## WHAT THE EXERCISE ASKS
Please pull out every line of the records that contains the string "alto" and copy each one.

--- begin STORED RECORDS ---

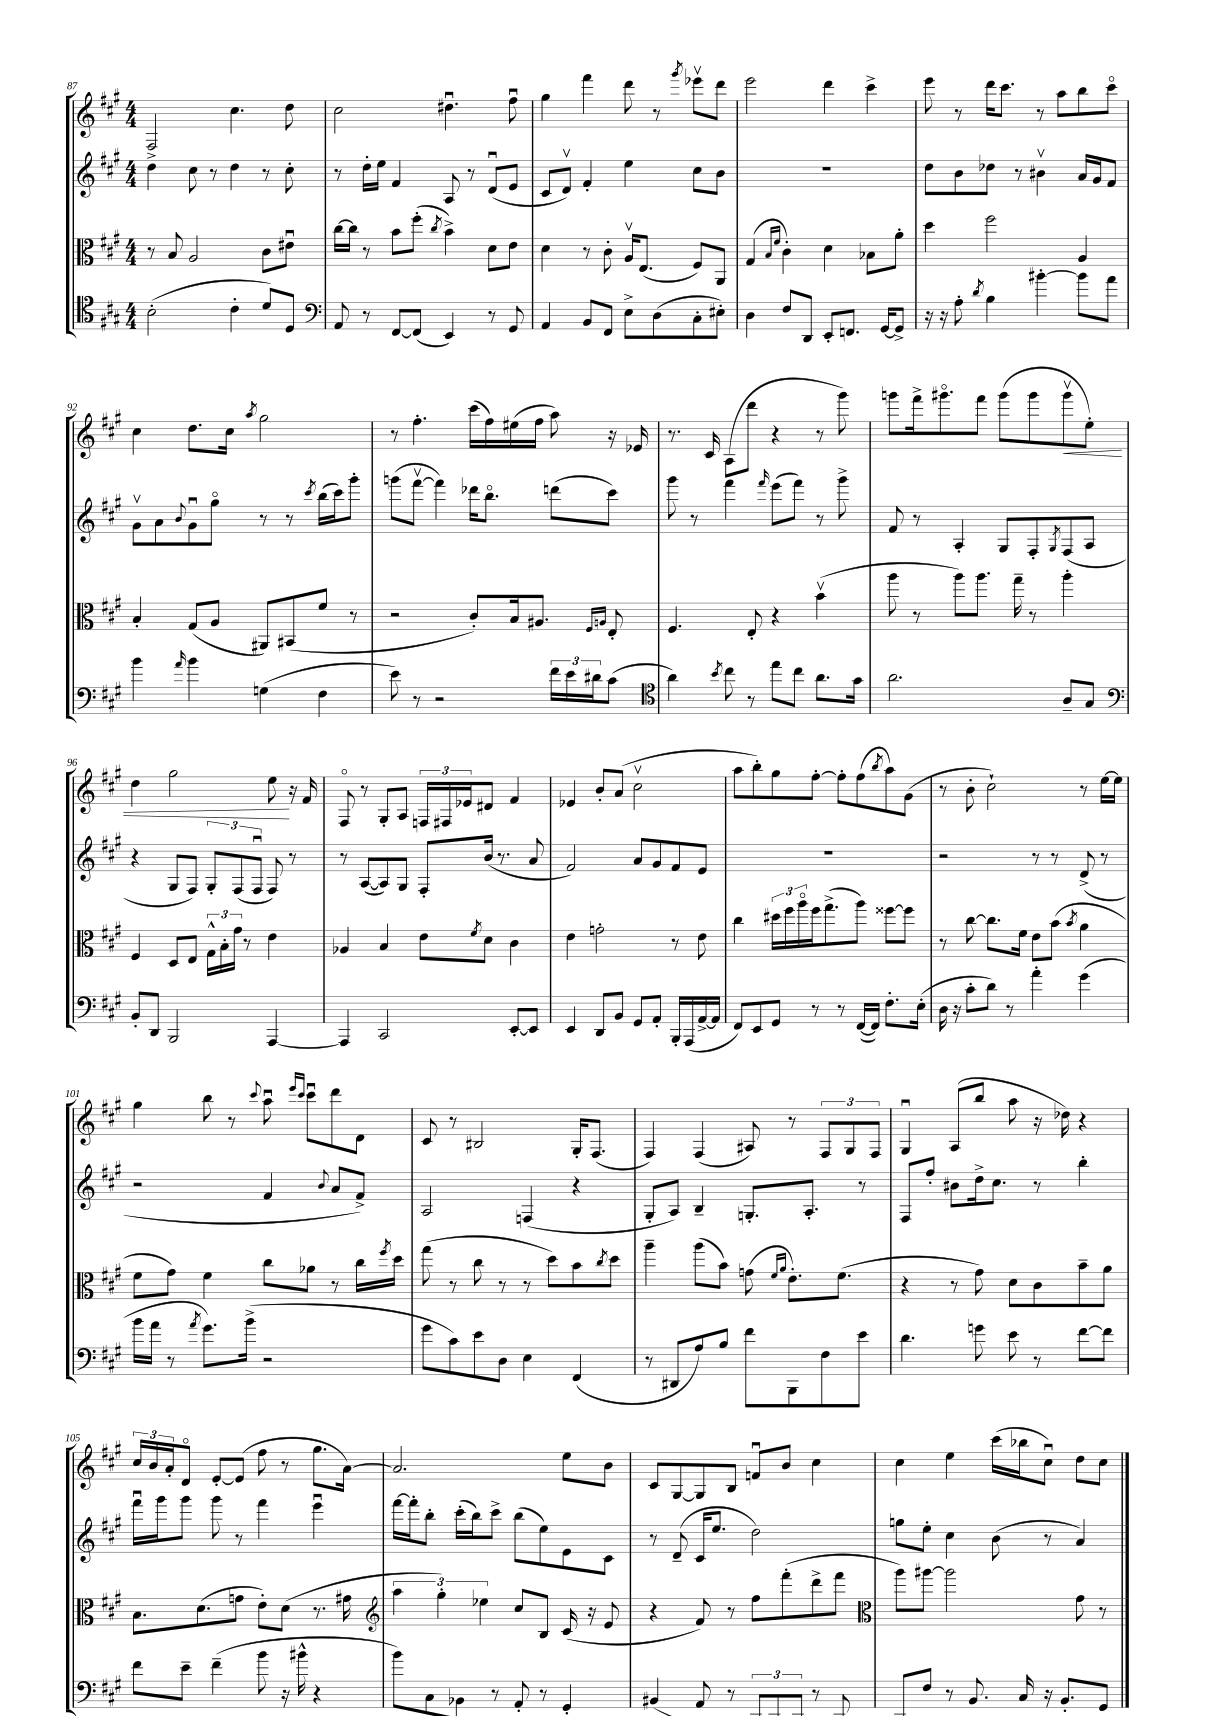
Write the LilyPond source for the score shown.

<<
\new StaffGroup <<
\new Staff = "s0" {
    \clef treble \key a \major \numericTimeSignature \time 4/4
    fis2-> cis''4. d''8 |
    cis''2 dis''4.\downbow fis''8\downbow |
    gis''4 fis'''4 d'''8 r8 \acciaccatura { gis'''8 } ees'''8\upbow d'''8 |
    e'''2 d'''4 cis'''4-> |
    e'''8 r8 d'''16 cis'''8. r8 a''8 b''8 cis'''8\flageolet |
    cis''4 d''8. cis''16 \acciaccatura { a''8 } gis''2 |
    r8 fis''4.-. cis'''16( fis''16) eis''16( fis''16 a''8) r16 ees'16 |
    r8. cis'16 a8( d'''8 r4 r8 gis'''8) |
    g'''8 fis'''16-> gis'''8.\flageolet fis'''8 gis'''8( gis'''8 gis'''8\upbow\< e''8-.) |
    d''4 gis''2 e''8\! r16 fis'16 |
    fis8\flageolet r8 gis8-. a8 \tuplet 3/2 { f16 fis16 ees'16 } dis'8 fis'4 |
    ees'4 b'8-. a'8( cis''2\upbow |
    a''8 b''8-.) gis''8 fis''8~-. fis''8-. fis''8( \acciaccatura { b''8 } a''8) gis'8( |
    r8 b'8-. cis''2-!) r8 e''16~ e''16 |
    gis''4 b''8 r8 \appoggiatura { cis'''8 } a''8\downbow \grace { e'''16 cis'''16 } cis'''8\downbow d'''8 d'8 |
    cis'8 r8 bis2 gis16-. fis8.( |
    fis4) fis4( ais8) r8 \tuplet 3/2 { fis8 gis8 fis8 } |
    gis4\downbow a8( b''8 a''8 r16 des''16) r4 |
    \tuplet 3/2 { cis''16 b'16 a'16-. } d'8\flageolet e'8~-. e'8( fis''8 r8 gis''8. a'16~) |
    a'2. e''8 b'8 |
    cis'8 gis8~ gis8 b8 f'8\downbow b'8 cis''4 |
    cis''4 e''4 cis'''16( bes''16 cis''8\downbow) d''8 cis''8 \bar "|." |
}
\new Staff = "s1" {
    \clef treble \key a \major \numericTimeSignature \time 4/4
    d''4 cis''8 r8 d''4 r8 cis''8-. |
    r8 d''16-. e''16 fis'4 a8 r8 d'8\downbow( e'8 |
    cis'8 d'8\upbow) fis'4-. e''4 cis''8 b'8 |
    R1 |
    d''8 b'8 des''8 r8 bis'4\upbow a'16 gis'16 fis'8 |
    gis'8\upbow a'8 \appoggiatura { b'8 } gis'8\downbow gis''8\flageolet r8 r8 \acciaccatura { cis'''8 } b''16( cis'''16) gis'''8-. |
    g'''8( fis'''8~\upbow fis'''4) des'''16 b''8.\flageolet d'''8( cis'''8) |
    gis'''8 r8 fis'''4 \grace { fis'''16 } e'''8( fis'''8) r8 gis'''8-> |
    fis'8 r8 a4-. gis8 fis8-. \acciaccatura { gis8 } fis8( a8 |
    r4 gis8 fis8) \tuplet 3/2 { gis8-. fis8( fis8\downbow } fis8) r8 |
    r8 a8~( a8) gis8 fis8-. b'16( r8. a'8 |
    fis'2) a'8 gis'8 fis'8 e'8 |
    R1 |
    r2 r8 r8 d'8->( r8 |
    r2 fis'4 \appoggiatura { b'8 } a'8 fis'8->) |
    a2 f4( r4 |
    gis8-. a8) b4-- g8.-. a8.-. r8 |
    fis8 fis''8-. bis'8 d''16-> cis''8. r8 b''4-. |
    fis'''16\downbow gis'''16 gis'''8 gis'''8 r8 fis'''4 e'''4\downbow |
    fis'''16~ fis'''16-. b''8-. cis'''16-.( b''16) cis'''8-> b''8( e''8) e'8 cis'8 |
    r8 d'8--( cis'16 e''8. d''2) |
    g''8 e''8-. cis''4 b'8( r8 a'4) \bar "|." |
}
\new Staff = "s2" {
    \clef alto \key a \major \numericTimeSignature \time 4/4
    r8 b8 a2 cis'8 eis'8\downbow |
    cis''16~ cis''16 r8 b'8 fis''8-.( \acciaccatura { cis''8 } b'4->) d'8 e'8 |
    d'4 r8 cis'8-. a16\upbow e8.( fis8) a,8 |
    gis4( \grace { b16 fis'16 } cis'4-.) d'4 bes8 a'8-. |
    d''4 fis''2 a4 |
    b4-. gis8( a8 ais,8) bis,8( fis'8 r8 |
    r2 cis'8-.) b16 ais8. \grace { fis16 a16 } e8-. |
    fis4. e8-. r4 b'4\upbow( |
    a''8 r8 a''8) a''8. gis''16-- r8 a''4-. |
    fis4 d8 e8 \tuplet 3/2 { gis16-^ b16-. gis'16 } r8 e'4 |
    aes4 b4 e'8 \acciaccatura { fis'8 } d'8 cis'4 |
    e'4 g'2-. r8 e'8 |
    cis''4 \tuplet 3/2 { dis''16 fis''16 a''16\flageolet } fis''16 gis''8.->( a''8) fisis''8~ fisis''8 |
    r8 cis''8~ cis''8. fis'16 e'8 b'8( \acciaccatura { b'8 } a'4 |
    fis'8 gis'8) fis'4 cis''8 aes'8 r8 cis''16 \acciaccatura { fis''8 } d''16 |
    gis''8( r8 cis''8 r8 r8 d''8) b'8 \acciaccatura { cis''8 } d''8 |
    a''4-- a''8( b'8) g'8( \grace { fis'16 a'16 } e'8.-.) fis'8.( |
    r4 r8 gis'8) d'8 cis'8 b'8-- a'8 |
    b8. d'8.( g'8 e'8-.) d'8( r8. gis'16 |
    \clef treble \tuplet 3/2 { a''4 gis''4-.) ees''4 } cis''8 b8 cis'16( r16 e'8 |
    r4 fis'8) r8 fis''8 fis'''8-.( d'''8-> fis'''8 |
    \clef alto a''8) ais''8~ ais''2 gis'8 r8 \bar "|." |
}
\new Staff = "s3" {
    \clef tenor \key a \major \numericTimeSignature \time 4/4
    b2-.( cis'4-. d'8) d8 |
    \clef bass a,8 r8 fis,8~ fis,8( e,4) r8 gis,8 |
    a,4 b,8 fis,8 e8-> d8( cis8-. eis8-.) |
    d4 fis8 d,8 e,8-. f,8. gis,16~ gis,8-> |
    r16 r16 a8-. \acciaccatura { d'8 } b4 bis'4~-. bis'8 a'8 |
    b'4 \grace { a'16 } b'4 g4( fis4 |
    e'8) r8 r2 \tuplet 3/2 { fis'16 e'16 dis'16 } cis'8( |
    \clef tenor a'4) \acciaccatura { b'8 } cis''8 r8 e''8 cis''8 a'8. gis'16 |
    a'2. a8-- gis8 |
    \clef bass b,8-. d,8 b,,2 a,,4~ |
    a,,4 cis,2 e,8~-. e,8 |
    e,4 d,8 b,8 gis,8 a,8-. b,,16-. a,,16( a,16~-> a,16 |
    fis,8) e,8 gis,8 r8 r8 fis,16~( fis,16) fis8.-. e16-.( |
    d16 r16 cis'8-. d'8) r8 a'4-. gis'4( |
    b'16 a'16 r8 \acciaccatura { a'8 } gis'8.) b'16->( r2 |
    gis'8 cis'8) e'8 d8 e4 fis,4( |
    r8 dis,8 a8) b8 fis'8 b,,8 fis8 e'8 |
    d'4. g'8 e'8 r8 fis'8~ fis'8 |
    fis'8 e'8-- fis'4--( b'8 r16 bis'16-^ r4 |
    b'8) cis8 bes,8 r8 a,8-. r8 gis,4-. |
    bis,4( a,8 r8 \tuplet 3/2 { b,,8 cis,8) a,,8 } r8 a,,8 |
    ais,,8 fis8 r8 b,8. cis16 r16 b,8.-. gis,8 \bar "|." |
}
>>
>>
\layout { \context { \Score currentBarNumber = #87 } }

--- end STORED RECORDS ---

## CORRECT RESULT
    \clef alto \key a \major \numericTimeSignature \time 4/4
    \clef alto a''8) ais''8~ ais''2 gis'8 r8 \bar "|." |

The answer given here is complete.